-------- Data listing --------

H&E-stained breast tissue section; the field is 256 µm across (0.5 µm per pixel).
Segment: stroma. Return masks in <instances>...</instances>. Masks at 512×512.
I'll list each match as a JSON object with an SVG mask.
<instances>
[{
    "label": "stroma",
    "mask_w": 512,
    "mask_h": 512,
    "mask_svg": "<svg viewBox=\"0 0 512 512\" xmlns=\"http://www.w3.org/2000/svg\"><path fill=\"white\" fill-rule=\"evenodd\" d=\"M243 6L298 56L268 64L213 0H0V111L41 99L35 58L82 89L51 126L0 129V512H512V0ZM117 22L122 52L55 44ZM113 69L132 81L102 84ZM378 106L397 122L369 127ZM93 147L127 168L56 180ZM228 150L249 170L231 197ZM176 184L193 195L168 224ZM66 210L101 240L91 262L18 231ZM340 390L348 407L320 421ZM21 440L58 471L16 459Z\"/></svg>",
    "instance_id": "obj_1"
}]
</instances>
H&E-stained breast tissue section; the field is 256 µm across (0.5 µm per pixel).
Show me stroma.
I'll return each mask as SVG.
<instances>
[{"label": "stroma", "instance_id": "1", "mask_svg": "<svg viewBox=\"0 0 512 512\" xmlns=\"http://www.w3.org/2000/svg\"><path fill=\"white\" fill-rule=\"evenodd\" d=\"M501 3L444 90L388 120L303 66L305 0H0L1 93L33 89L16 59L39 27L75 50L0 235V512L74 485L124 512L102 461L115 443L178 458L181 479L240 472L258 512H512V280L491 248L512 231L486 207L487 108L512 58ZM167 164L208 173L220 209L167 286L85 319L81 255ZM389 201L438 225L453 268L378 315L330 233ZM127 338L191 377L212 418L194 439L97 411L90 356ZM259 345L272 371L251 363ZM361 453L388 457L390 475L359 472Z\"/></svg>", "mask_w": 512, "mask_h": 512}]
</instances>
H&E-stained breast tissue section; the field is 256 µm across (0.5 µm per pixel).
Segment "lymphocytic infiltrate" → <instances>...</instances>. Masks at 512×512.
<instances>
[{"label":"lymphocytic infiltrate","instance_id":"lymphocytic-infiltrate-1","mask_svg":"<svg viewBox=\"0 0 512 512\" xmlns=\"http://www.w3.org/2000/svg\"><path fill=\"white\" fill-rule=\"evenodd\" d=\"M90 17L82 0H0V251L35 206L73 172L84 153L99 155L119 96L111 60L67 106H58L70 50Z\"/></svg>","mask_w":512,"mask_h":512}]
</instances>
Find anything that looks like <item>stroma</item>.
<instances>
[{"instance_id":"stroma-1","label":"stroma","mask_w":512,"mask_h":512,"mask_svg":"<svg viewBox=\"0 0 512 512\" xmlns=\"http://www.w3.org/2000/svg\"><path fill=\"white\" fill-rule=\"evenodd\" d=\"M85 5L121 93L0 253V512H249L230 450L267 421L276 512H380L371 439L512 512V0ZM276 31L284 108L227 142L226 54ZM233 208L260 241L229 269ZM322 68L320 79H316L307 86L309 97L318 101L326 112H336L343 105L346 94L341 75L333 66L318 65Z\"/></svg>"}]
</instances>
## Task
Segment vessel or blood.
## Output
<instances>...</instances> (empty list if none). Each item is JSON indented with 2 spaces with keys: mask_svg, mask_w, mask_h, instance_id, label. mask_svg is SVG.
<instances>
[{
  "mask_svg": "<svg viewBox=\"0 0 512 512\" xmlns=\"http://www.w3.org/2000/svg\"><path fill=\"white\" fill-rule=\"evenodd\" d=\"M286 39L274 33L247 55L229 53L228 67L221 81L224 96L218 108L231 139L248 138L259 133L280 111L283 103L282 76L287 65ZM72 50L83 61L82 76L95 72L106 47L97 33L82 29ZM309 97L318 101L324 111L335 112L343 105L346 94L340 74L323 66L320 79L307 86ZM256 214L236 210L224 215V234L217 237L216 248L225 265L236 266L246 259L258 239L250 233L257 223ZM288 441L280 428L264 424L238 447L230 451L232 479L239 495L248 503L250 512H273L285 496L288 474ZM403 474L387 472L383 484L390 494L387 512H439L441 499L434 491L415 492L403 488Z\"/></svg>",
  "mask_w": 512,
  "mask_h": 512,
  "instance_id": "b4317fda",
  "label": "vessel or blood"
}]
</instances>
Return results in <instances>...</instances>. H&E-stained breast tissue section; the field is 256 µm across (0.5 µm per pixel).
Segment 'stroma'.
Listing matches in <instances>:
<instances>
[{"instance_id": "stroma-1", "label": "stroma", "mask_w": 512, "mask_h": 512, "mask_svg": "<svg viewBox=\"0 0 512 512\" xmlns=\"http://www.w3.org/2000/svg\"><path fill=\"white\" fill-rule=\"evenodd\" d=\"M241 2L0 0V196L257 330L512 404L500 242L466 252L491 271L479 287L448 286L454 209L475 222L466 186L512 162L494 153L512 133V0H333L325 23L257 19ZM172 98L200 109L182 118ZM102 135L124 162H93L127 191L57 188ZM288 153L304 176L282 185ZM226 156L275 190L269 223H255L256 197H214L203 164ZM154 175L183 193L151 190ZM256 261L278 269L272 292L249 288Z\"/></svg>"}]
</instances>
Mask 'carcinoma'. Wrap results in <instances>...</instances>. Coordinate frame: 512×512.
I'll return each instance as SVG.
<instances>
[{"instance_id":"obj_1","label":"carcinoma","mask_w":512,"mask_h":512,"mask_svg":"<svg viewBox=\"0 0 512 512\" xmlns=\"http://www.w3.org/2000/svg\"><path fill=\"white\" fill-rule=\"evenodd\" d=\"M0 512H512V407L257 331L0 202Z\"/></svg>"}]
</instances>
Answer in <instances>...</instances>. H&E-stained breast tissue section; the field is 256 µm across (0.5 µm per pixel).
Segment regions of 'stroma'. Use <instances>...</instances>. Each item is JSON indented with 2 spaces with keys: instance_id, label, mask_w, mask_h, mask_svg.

--------

● Written request: All the entries above need to be reproduced exactly.

● Expected answer:
H&E-stained breast tissue section; the field is 256 µm across (0.5 µm per pixel).
Segment: stroma. Return masks in <instances>...</instances>. Masks at 512×512.
I'll list each match as a JSON object with an SVG mask.
<instances>
[{
    "label": "stroma",
    "mask_w": 512,
    "mask_h": 512,
    "mask_svg": "<svg viewBox=\"0 0 512 512\" xmlns=\"http://www.w3.org/2000/svg\"><path fill=\"white\" fill-rule=\"evenodd\" d=\"M243 6L298 56L268 64L213 0H0V111L41 99L35 58L82 89L51 126L0 129V512H512V0ZM117 22L122 52L55 44ZM113 69L132 81L102 84ZM378 106L397 122L369 127ZM93 147L127 168L56 180ZM228 150L249 170L231 197ZM176 184L193 195L168 224ZM66 210L101 240L91 262L18 231ZM340 390L348 407L320 421ZM21 440L58 471L16 459Z\"/></svg>",
    "instance_id": "obj_1"
}]
</instances>
H&E-stained breast tissue section; the field is 256 µm across (0.5 µm per pixel).
Show me stroma.
I'll return each mask as SVG.
<instances>
[{"label": "stroma", "instance_id": "1", "mask_svg": "<svg viewBox=\"0 0 512 512\" xmlns=\"http://www.w3.org/2000/svg\"><path fill=\"white\" fill-rule=\"evenodd\" d=\"M501 3L444 90L388 120L303 66L305 0H0L1 93L33 89L16 59L39 27L75 50L0 235V512L74 485L124 512L102 461L115 443L178 458L181 479L240 472L258 512H512V280L491 248L512 231L486 207L487 108L512 58ZM167 164L208 173L220 209L167 286L85 319L81 255ZM389 201L438 225L453 268L378 315L330 233ZM127 338L191 377L212 418L194 439L97 411L90 356ZM259 345L272 371L251 363ZM361 453L388 457L390 475L359 472Z\"/></svg>", "mask_w": 512, "mask_h": 512}]
</instances>
H&E-stained breast tissue section; the field is 256 µm across (0.5 µm per pixel).
Segment "lymphocytic infiltrate" → <instances>...</instances>. Masks at 512×512.
<instances>
[{"label":"lymphocytic infiltrate","instance_id":"lymphocytic-infiltrate-1","mask_svg":"<svg viewBox=\"0 0 512 512\" xmlns=\"http://www.w3.org/2000/svg\"><path fill=\"white\" fill-rule=\"evenodd\" d=\"M90 17L82 0H0V251L35 206L73 172L84 153L99 155L119 96L111 60L67 106H58L70 50Z\"/></svg>","mask_w":512,"mask_h":512}]
</instances>
Find anything that looks like <item>stroma</item>.
<instances>
[{"instance_id":"stroma-1","label":"stroma","mask_w":512,"mask_h":512,"mask_svg":"<svg viewBox=\"0 0 512 512\" xmlns=\"http://www.w3.org/2000/svg\"><path fill=\"white\" fill-rule=\"evenodd\" d=\"M85 5L121 93L0 253V512H249L230 450L267 421L276 512H380L371 439L512 512V0ZM276 31L284 108L227 142L226 54ZM233 208L260 241L229 269ZM322 68L320 79H316L307 86L309 97L318 101L326 112H336L343 105L346 94L341 75L333 66L318 65Z\"/></svg>"}]
</instances>
## Task
Segment vessel or blood.
## Output
<instances>...</instances> (empty list if none). Each item is JSON indented with 2 spaces with keys: mask_svg, mask_w, mask_h, instance_id, label. mask_svg is SVG.
<instances>
[{
  "mask_svg": "<svg viewBox=\"0 0 512 512\" xmlns=\"http://www.w3.org/2000/svg\"><path fill=\"white\" fill-rule=\"evenodd\" d=\"M286 39L274 33L247 55L229 53L228 67L221 81L224 96L218 108L231 139L248 138L259 133L280 111L283 103L282 76L287 65ZM72 50L83 61L82 76L95 72L106 47L97 33L82 29ZM309 97L318 101L324 111L335 112L343 105L346 94L340 74L323 66L320 79L307 86ZM256 214L236 210L224 215V234L217 237L216 248L225 265L236 266L246 259L258 239L250 233L257 223ZM288 441L280 428L264 424L238 447L230 451L232 479L239 495L248 503L250 512H273L285 496L288 474ZM403 474L387 472L383 484L390 494L387 512H439L441 499L434 491L415 492L403 488Z\"/></svg>",
  "mask_w": 512,
  "mask_h": 512,
  "instance_id": "b4317fda",
  "label": "vessel or blood"
}]
</instances>
Return results in <instances>...</instances>. H&E-stained breast tissue section; the field is 256 µm across (0.5 µm per pixel).
Segment 'stroma'.
Listing matches in <instances>:
<instances>
[{"instance_id": "stroma-1", "label": "stroma", "mask_w": 512, "mask_h": 512, "mask_svg": "<svg viewBox=\"0 0 512 512\" xmlns=\"http://www.w3.org/2000/svg\"><path fill=\"white\" fill-rule=\"evenodd\" d=\"M241 2L0 0V196L257 330L512 404L500 242L466 252L491 271L479 287L448 286L454 209L475 222L466 186L512 162L494 153L512 133V0H333L325 23L257 19ZM172 98L200 109L182 118ZM102 135L124 162H93L127 191L57 188ZM288 153L304 176L282 185ZM226 156L275 190L269 223H255L256 197H214L203 164ZM154 175L183 193L151 190ZM256 261L278 269L272 292L249 288Z\"/></svg>"}]
</instances>
Mask 'carcinoma'. Wrap results in <instances>...</instances>. Coordinate frame: 512×512.
I'll return each instance as SVG.
<instances>
[{"instance_id":"obj_1","label":"carcinoma","mask_w":512,"mask_h":512,"mask_svg":"<svg viewBox=\"0 0 512 512\" xmlns=\"http://www.w3.org/2000/svg\"><path fill=\"white\" fill-rule=\"evenodd\" d=\"M0 512H512V407L257 331L0 202Z\"/></svg>"}]
</instances>
Answer in <instances>...</instances>. H&E-stained breast tissue section; the field is 256 µm across (0.5 µm per pixel).
Segment regions of 'stroma'. Use <instances>...</instances>. Each item is JSON indented with 2 spaces with keys: instance_id, label, mask_w, mask_h, mask_svg.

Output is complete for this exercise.